=== EXERCISE PROMPT ===
Please copy every line of the records below that holds the word "hourglass".

=== MATERIAL TO PROCESS ===
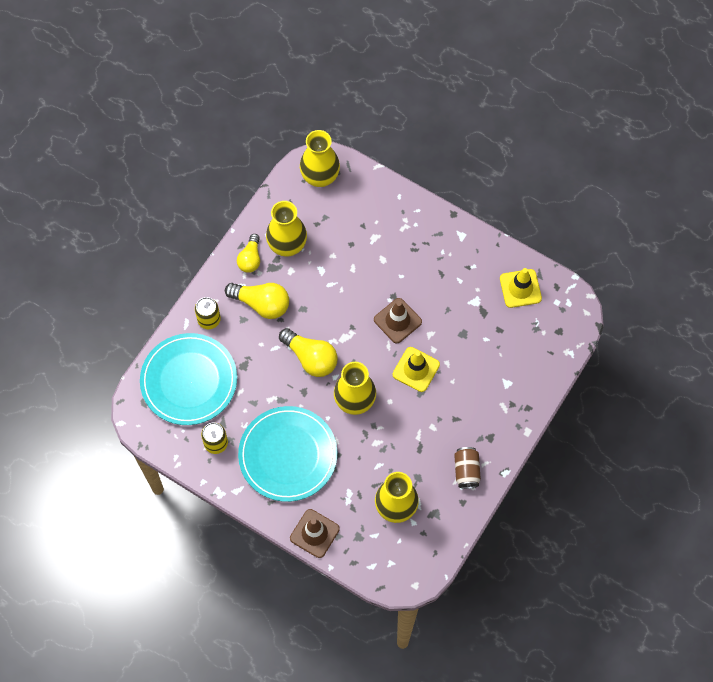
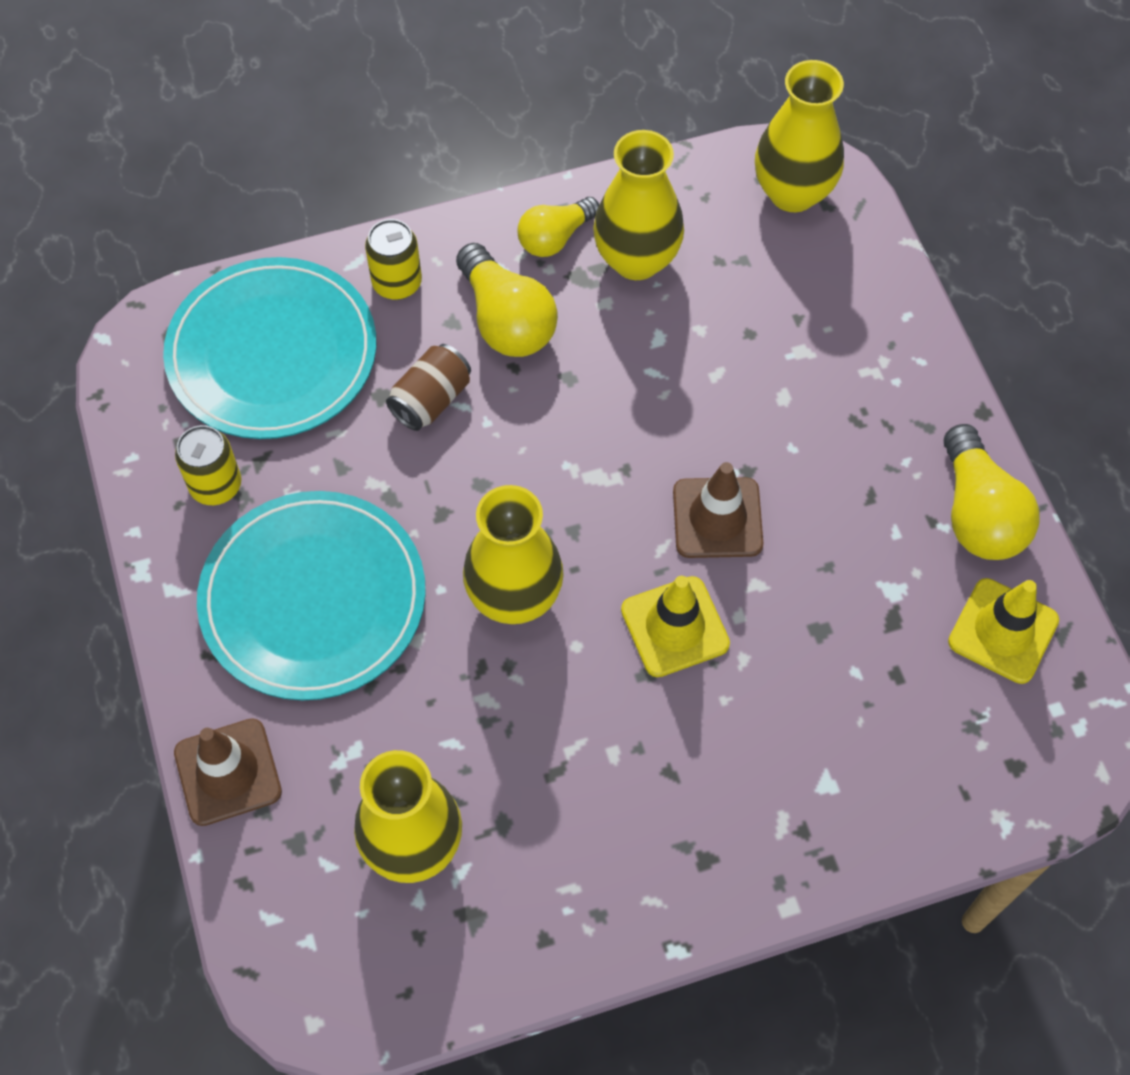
camera: 40 degrees right, 5 degrees down
yellow light bulb [279,328,338,377] -> yellow light bulb moved to [944,424,1040,560]
brown can [454,447,481,489] -> brown can moved to [386,344,471,431]

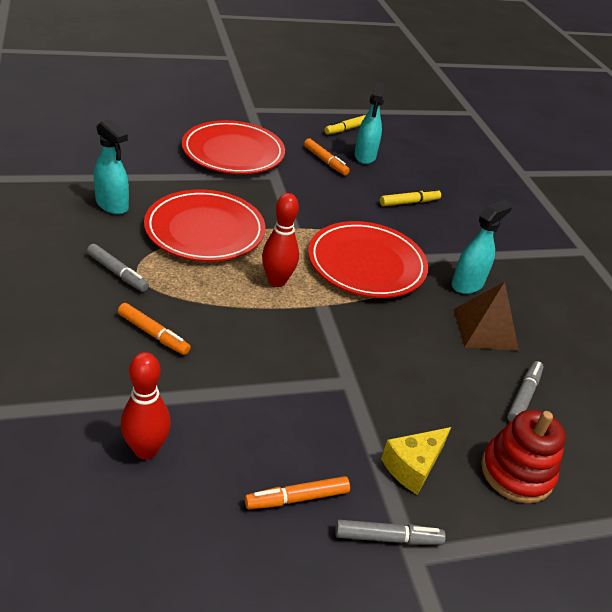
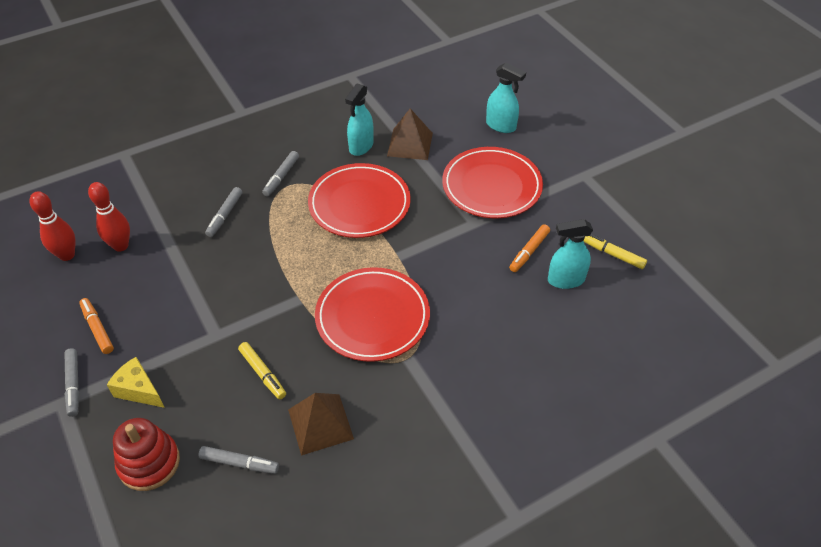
camera: 80 degrees right, 10 degrees up
orange marker [118,303,191,355] -> grey marker [205,187,242,237]
red bowling pin [262,193,299,287] -> red bowling pin moved to [29,191,76,261]
yellow marker [380,188,441,206] -> yellow marker moved to [238,342,286,399]
turquoise spray bottle [451,200,512,294] -> turquoise spray bottle moved to [486,63,526,133]
none -> brown pyramid [387,108,433,160]

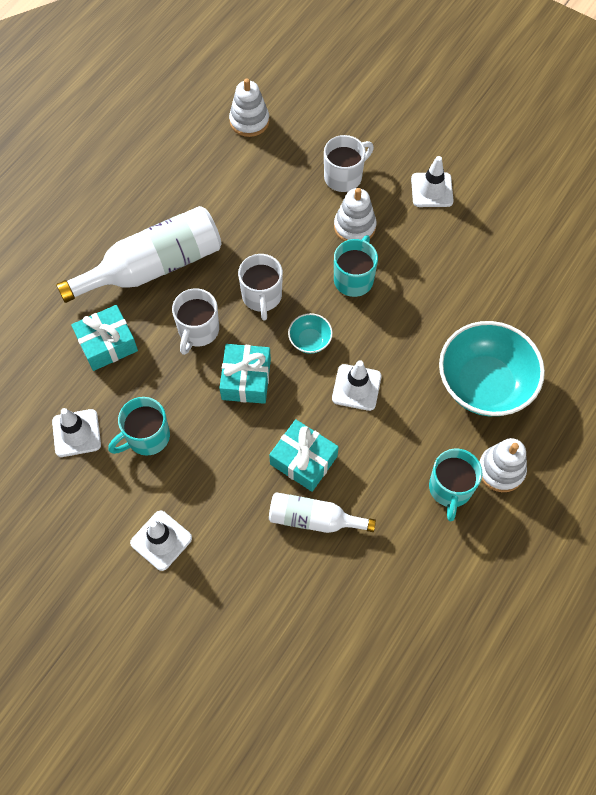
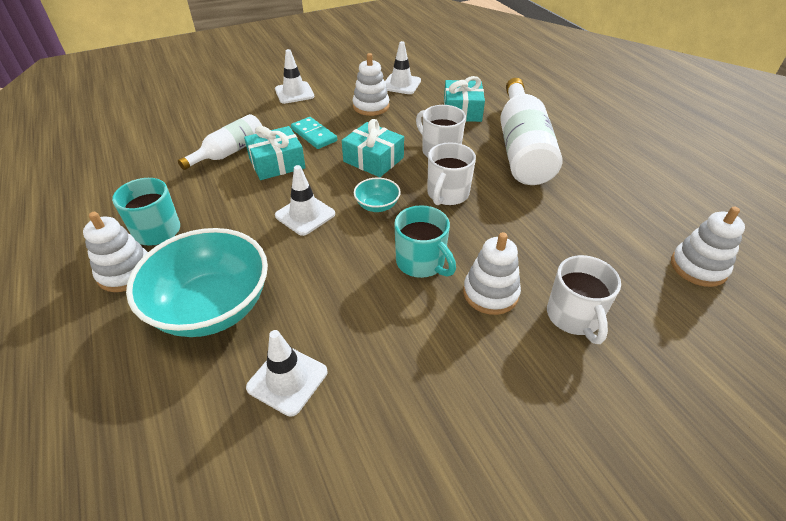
camera: 120 degrees right, 20 degrees down
turquoise mug [108,397,170,456] -> white stacking toy [353,53,390,116]
white mug [238,254,283,321] -> white mug turned 90 degrees counterclockwise [427,142,476,205]
white traffic cone [411,156,454,207] -> white traffic cone moved to [246,330,327,417]
none -> turquoise domino [291,117,337,149]

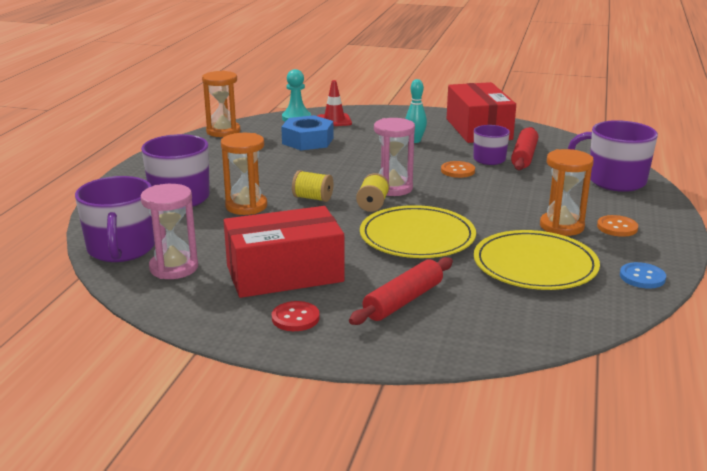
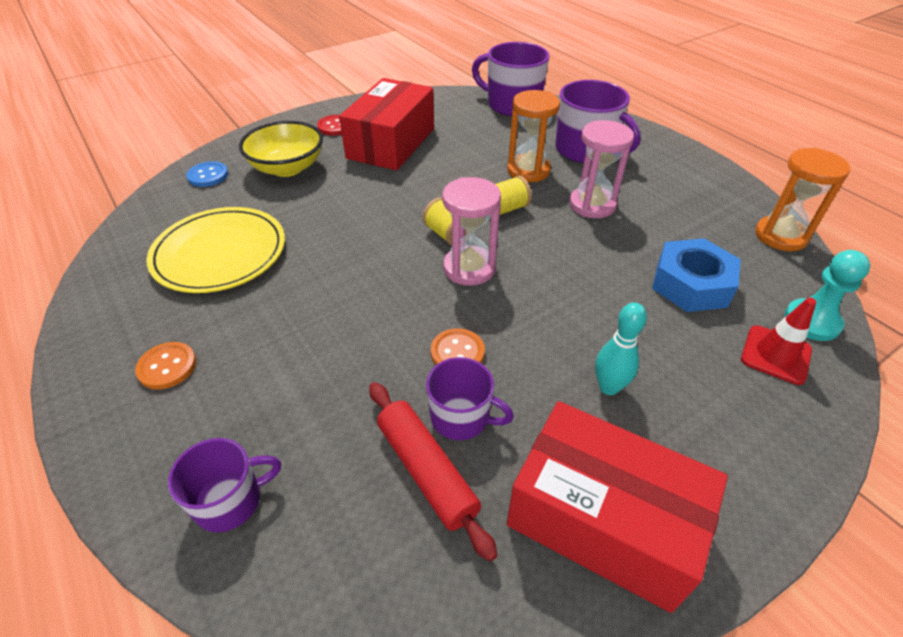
camera: 130 degrees right, 20 degrees up
pink hourglass [141,184,198,279] -> pink hourglass moved to [569,120,634,218]
red rolling pin [349,257,453,325] -> yellow bowl [239,121,323,177]
yellow plate [360,205,476,258] -> none
orange hourglass [540,149,594,236] -> none
purple mug [568,120,658,192] -> purple mug [168,438,281,532], size x0.61
blue button [620,262,666,289] -> blue button moved to [186,161,228,187]

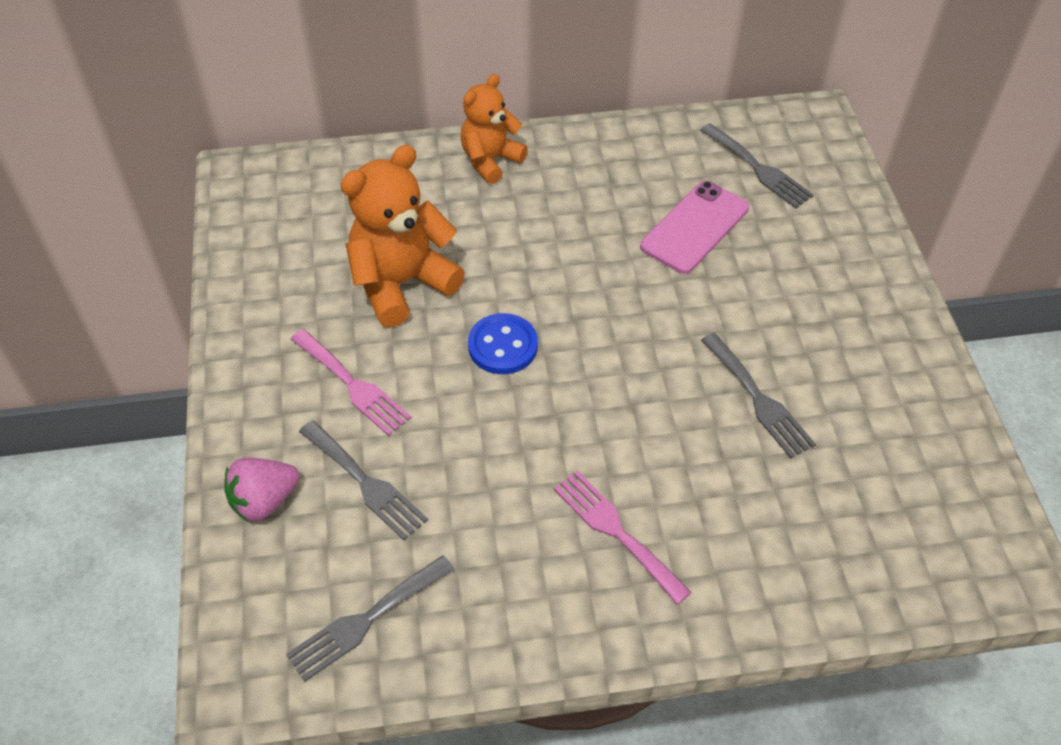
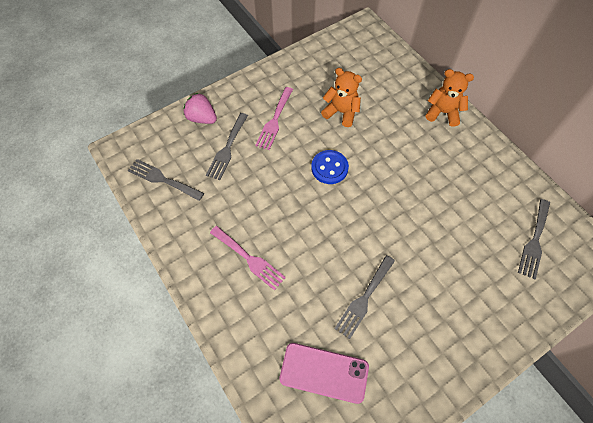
camera: 65 degrees right, 10 degrees up
orange teddy bear [340,145,465,327] -> orange teddy bear [321,68,362,127], size x0.65
pink fork [553,470,692,605] -> pink fork turned 105 degrees clockwise [210,226,286,291]
pink phone [640,181,749,274] -> pink phone moved to [279,343,369,404]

=== RESPONSE ===
pink hourglass [141,184,198,279] -> pink hourglass moved to [569,120,634,218]
orange hourglass [540,149,594,236] -> none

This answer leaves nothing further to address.